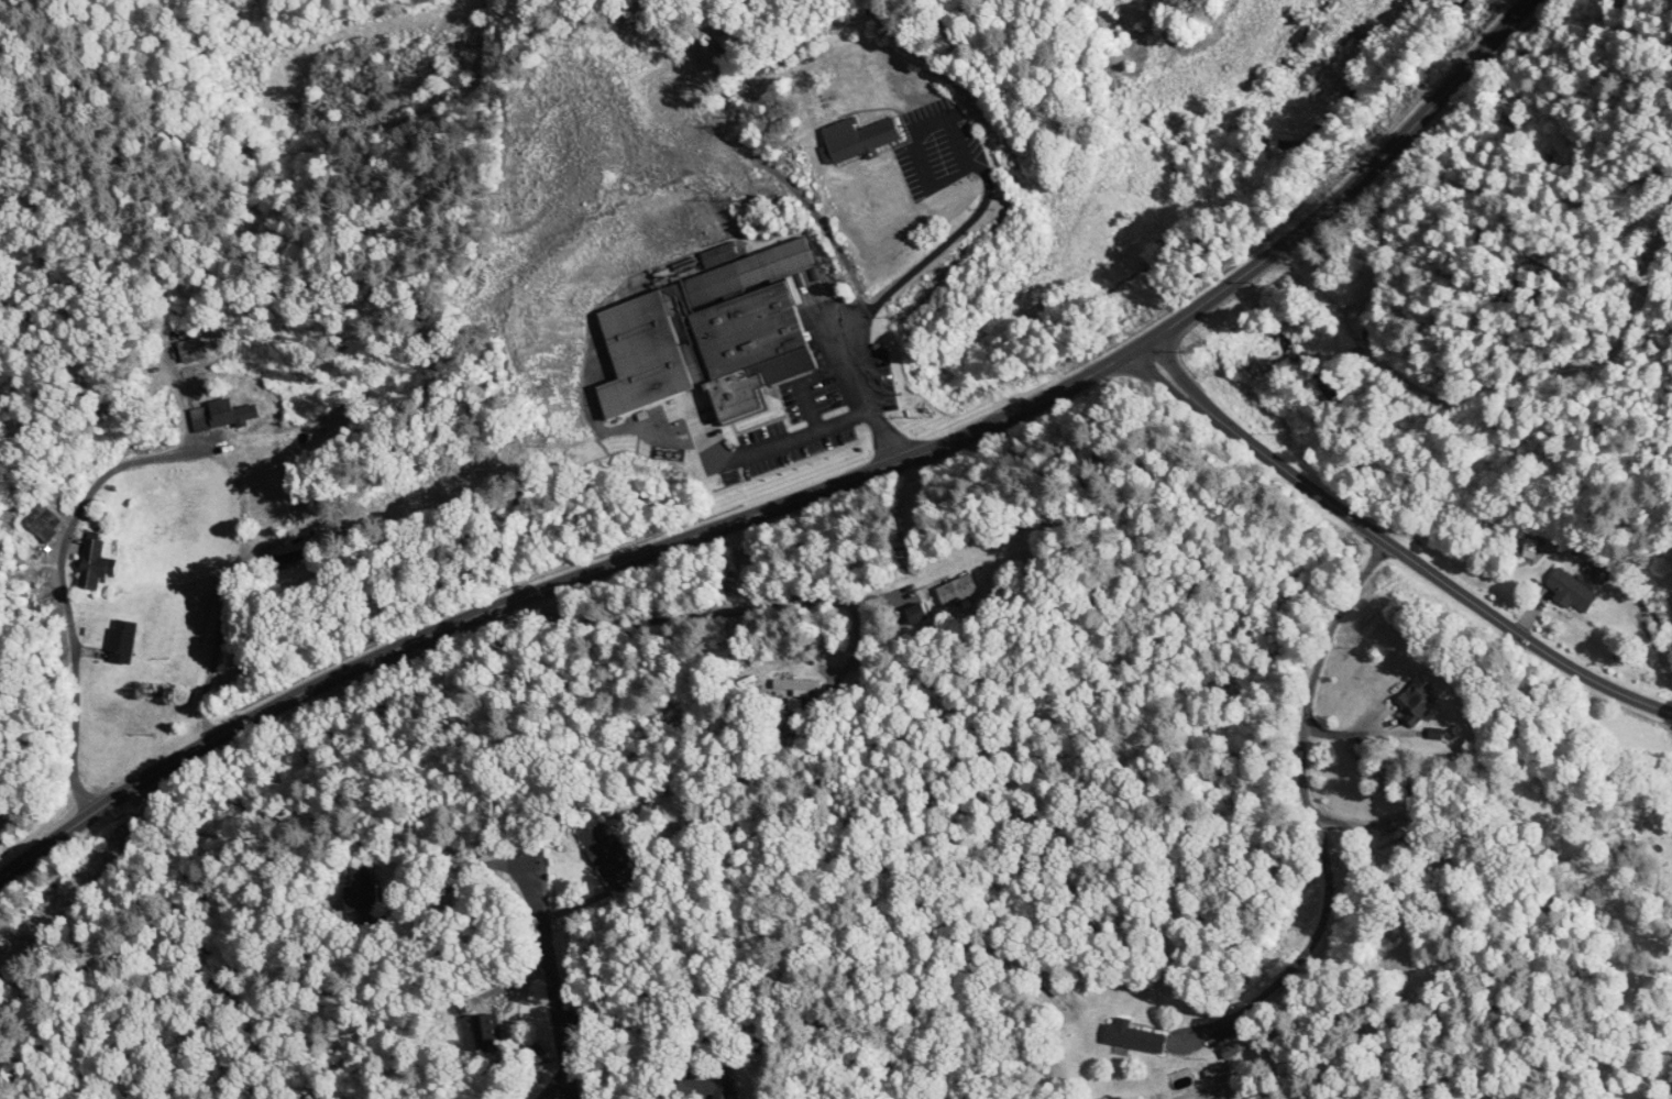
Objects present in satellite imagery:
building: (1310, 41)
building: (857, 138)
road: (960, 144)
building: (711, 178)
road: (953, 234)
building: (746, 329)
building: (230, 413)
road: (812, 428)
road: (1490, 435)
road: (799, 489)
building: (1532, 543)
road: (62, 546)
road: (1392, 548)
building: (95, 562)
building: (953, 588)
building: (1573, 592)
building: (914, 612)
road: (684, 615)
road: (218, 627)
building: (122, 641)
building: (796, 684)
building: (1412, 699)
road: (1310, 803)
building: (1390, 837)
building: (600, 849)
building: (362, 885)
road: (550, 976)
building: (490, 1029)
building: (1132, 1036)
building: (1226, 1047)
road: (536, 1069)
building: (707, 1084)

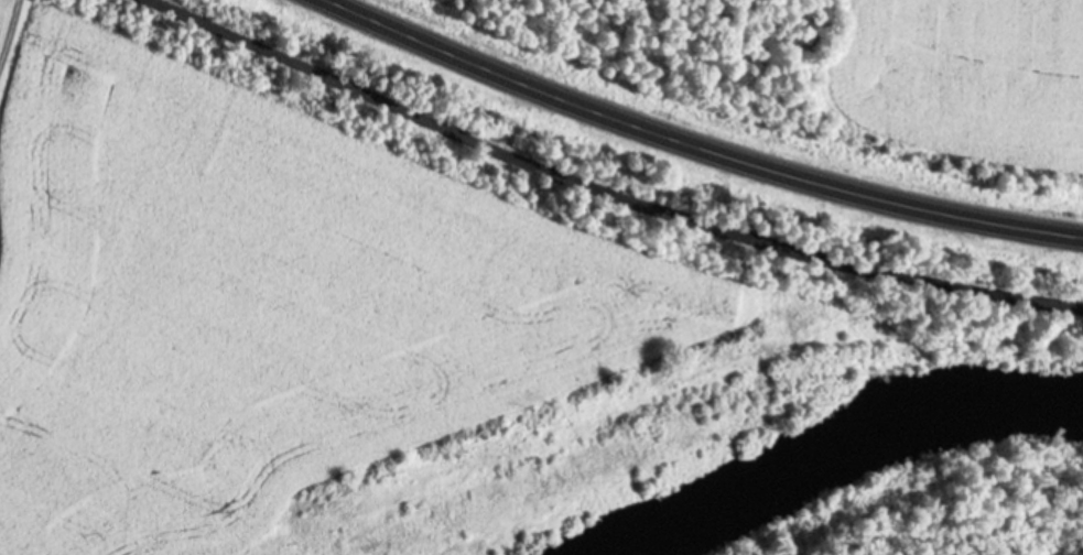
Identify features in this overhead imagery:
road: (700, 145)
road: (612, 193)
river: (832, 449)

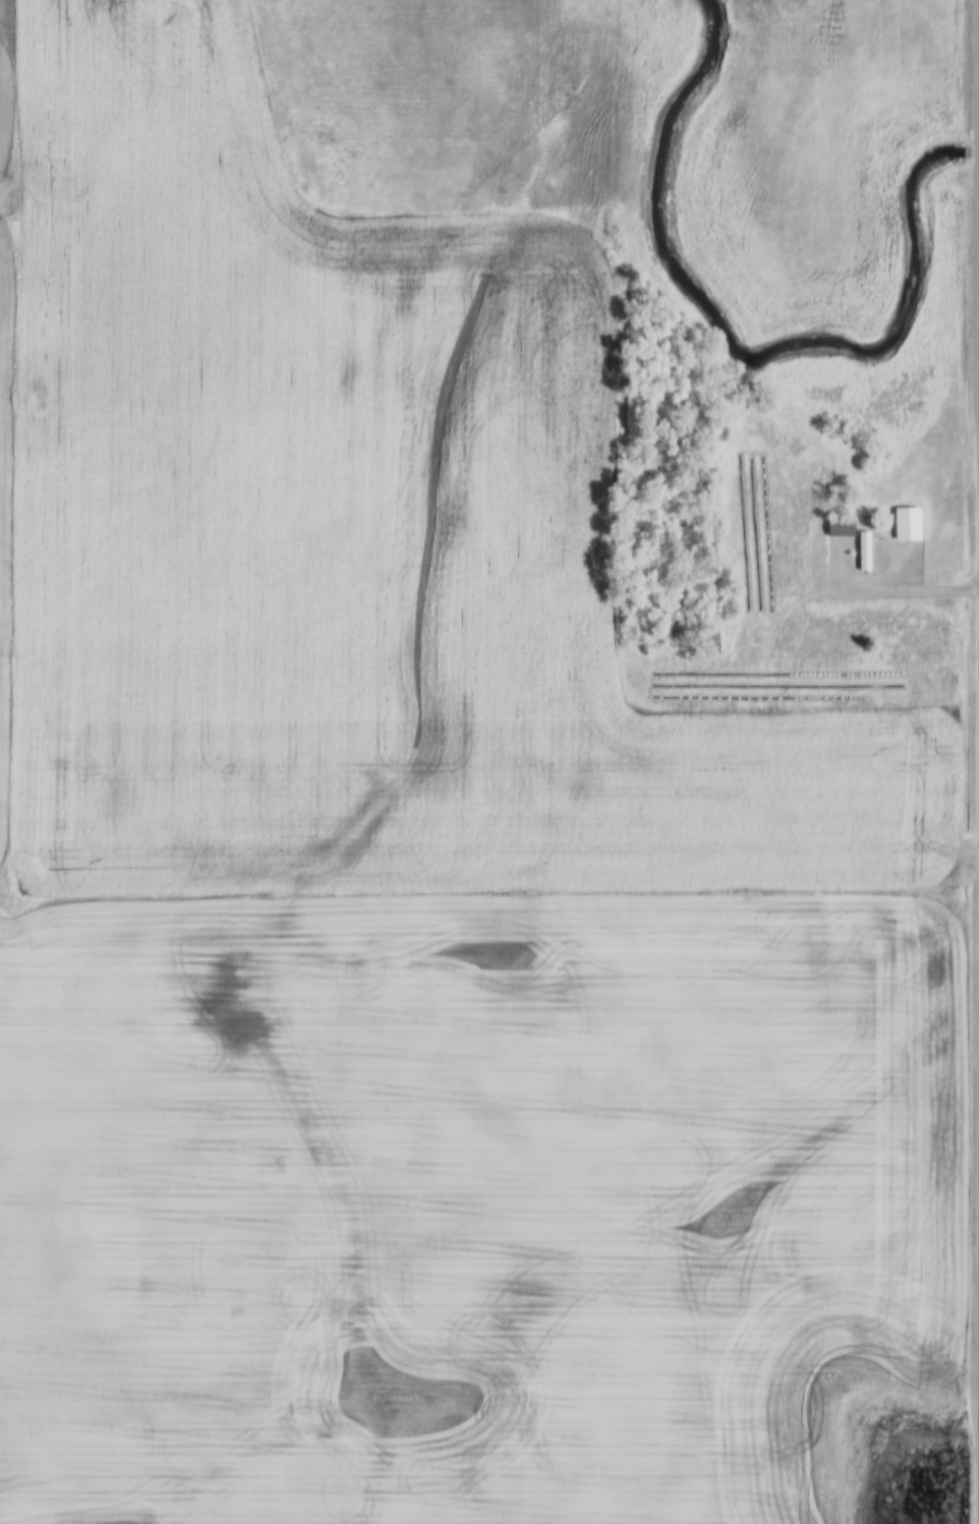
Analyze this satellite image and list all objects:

Requirement: Please write out all the data word for word, but keep every picture out.

Exercise solution:
Objects present in satellite imagery:
building: (1310, 41)
building: (857, 138)
road: (960, 144)
building: (711, 178)
road: (953, 234)
building: (746, 329)
building: (230, 413)
road: (812, 428)
road: (1490, 435)
road: (799, 489)
building: (1532, 543)
road: (62, 546)
road: (1392, 548)
building: (95, 562)
building: (953, 588)
building: (1573, 592)
building: (914, 612)
road: (684, 615)
road: (218, 627)
building: (122, 641)
building: (796, 684)
building: (1412, 699)
road: (1310, 803)
building: (1390, 837)
building: (600, 849)
building: (362, 885)
road: (550, 976)
building: (490, 1029)
building: (1132, 1036)
building: (1226, 1047)
road: (536, 1069)
building: (707, 1084)

Identify features in this overhead imagery:
road: (700, 145)
road: (612, 193)
river: (832, 449)

Analyze this satellite image and list all objects:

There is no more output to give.